Assignment
Exactly the lines from the one containing "75 degrees clockwise" through the end of the records must be reproduced; leave out all pictures.

________________________________________

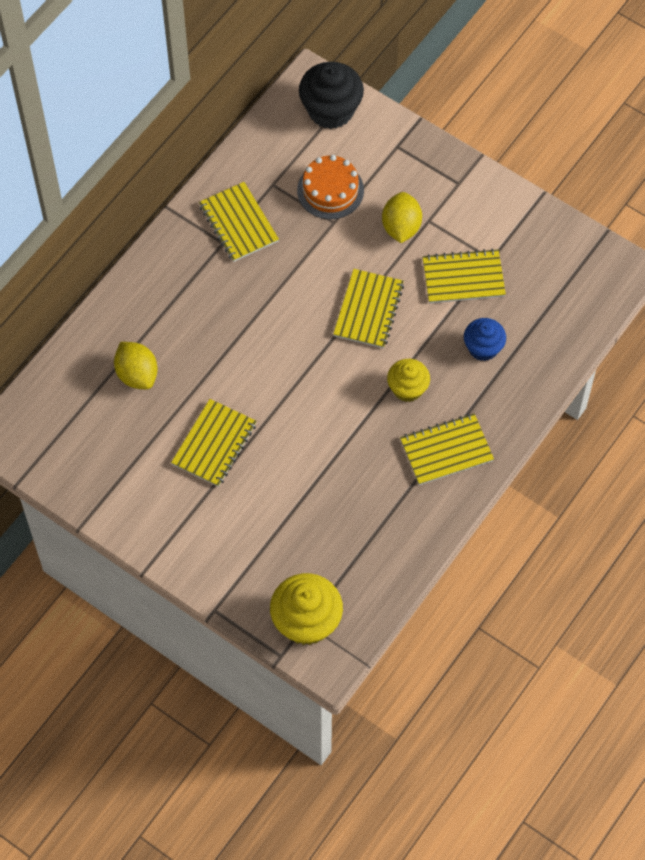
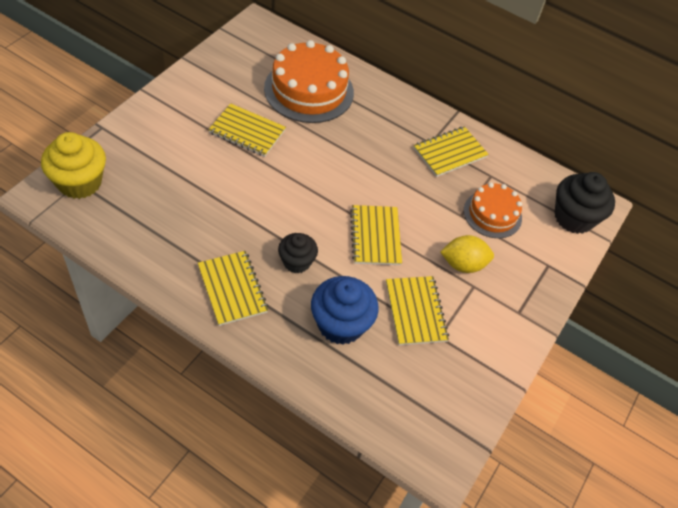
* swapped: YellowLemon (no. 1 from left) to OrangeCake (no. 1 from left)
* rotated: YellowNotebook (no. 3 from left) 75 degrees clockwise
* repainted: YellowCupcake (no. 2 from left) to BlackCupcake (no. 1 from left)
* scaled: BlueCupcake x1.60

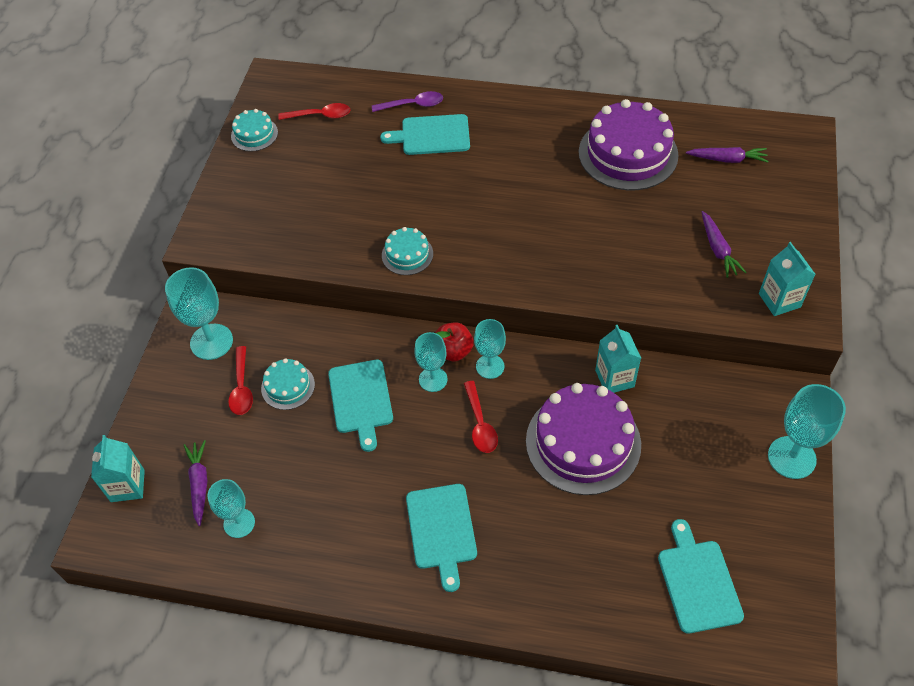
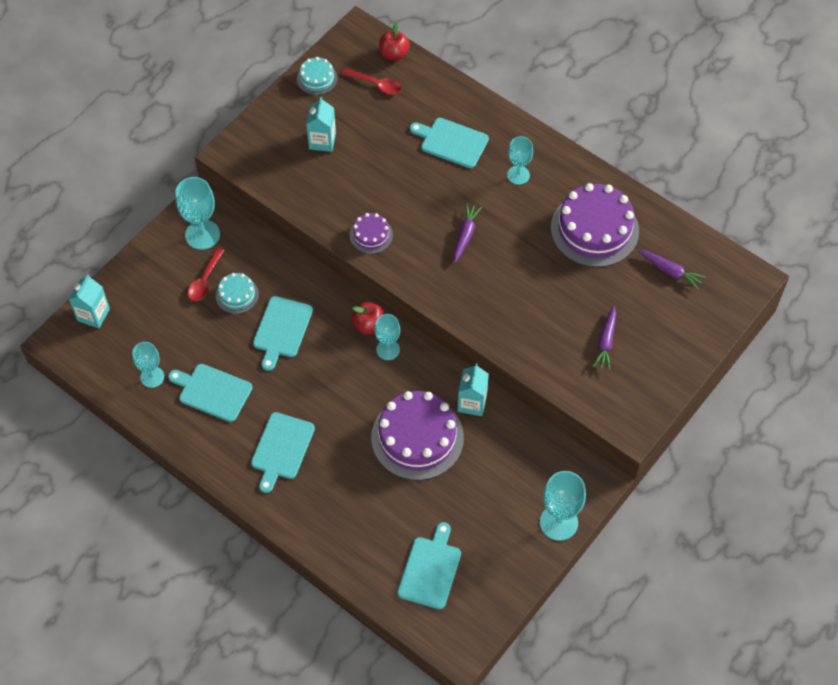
* shifted: PurpleCarrot (no. 1 from left)
* gone: PurpleSpoon
* repainted: TurquoiseCake (no. 3 from left) to PurpleCake (no. 1 from left)
* shifted: TurquoiseGoblet (no. 3 from left in the first image) to TurquoiseGoblet (no. 4 from left)
* gone: RedSpoon (no. 3 from left)
* shifted: TurquoiseCarton (no. 3 from left in the first image) to TurquoiseCarton (no. 2 from left)
* new: TurquoiseCuttingBoard (no. 1 from left)
* new: RedApple (no. 2 from left)

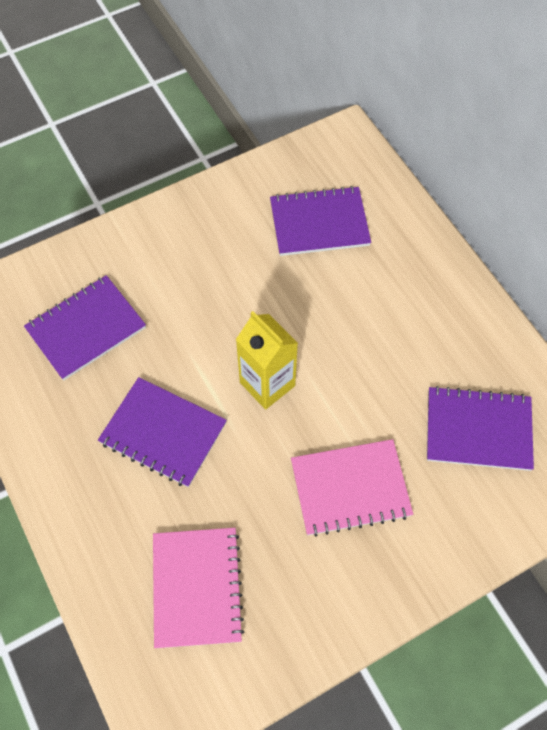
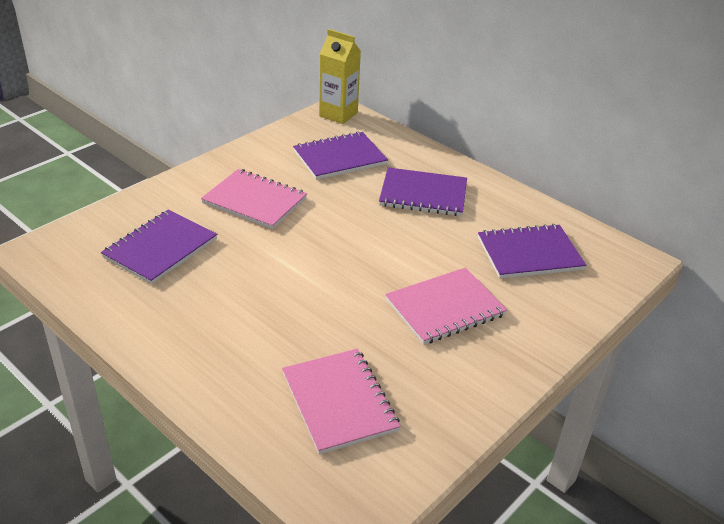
* shifted: PurpleNotebook (no. 2 from left in the first image) to PurpleNotebook (no. 3 from left)
* shifted: YellowCarton
* new: PinkNotebook (no. 1 from left)

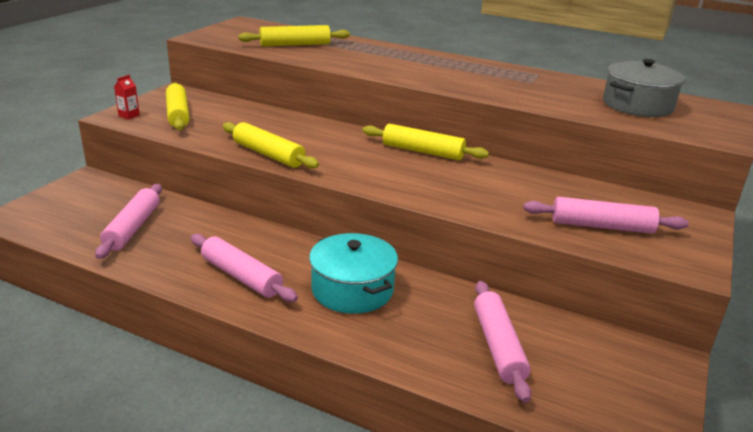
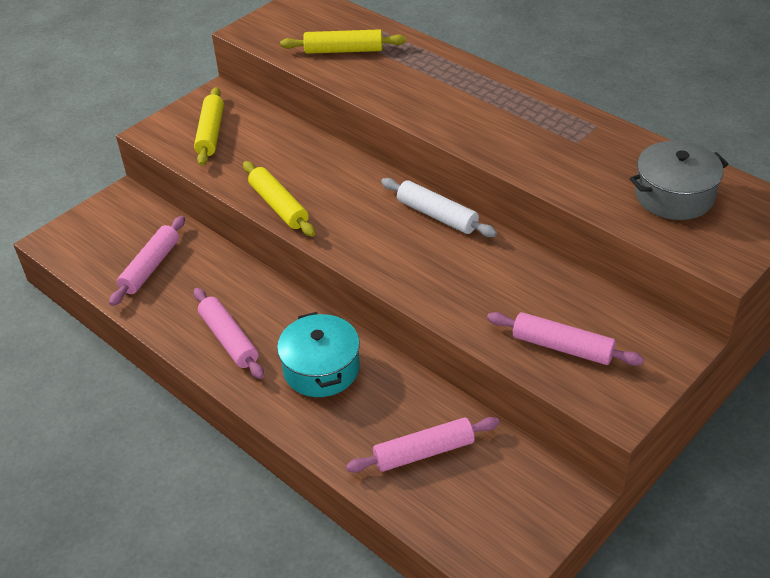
* gone: RedCarton
* repainted: YellowRollingPin (no. 4 from left) to WhiteRollingPin
* rotated: PinkRollingPin (no. 3 from left) 60 degrees clockwise

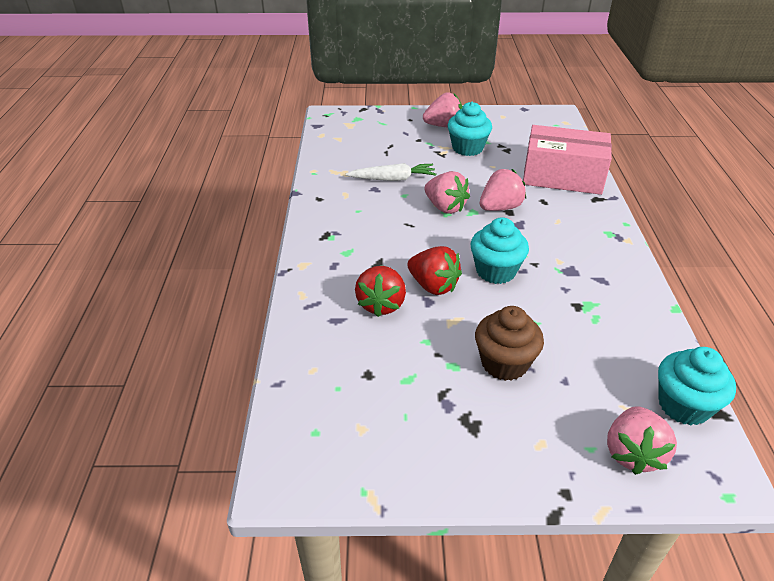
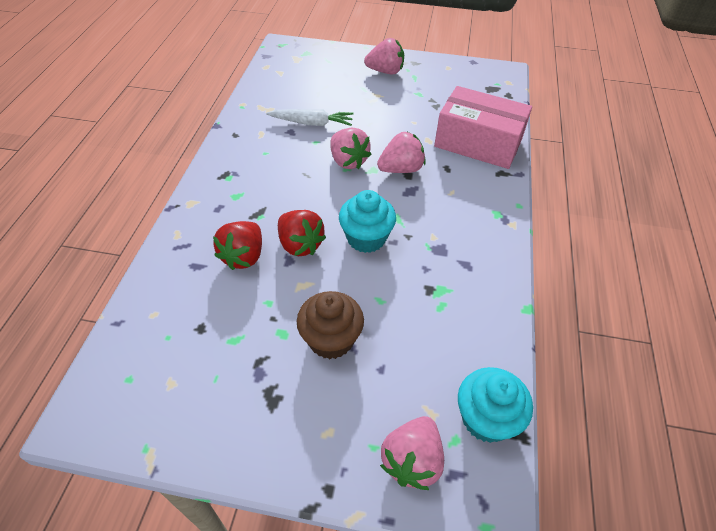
* gone: TurquoiseCupcake (no. 1 from left)

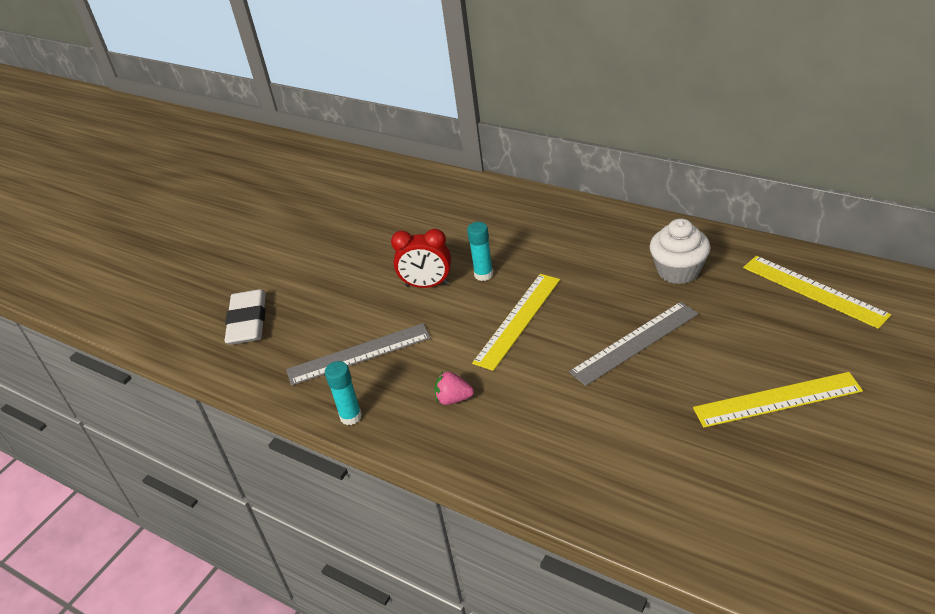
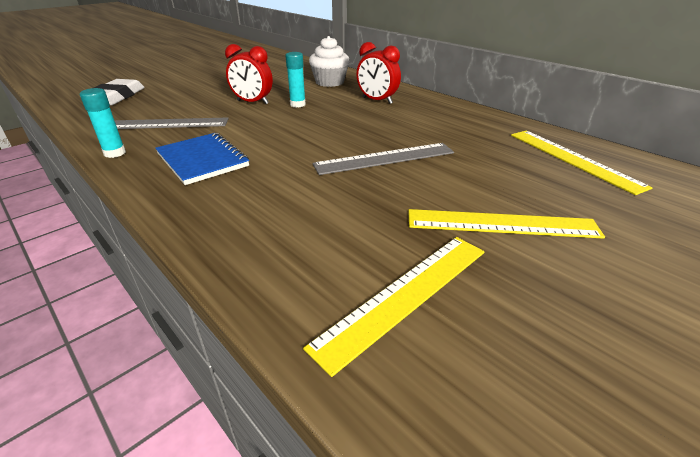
* swapped: PinkStrawberry to BlueNotebook
* shifted: YellowRuler (no. 1 from left)
* shifted: WhiteCupcake
* new: RedClock (no. 2 from left)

________________________________________

Task answer
* rotated: YellowNotebook (no. 3 from left) 75 degrees clockwise
* repainted: YellowCupcake (no. 2 from left) to BlackCupcake (no. 1 from left)
* scaled: BlueCupcake x1.60

* shifted: PurpleCarrot (no. 1 from left)
* gone: PurpleSpoon
* repainted: TurquoiseCake (no. 3 from left) to PurpleCake (no. 1 from left)
* shifted: TurquoiseGoblet (no. 3 from left in the first image) to TurquoiseGoblet (no. 4 from left)
* gone: RedSpoon (no. 3 from left)
* shifted: TurquoiseCarton (no. 3 from left in the first image) to TurquoiseCarton (no. 2 from left)
* new: TurquoiseCuttingBoard (no. 1 from left)
* new: RedApple (no. 2 from left)

* shifted: PurpleNotebook (no. 2 from left in the first image) to PurpleNotebook (no. 3 from left)
* shifted: YellowCarton
* new: PinkNotebook (no. 1 from left)

* gone: RedCarton
* repainted: YellowRollingPin (no. 4 from left) to WhiteRollingPin
* rotated: PinkRollingPin (no. 3 from left) 60 degrees clockwise

* gone: TurquoiseCupcake (no. 1 from left)

* swapped: PinkStrawberry to BlueNotebook
* shifted: YellowRuler (no. 1 from left)
* shifted: WhiteCupcake
* new: RedClock (no. 2 from left)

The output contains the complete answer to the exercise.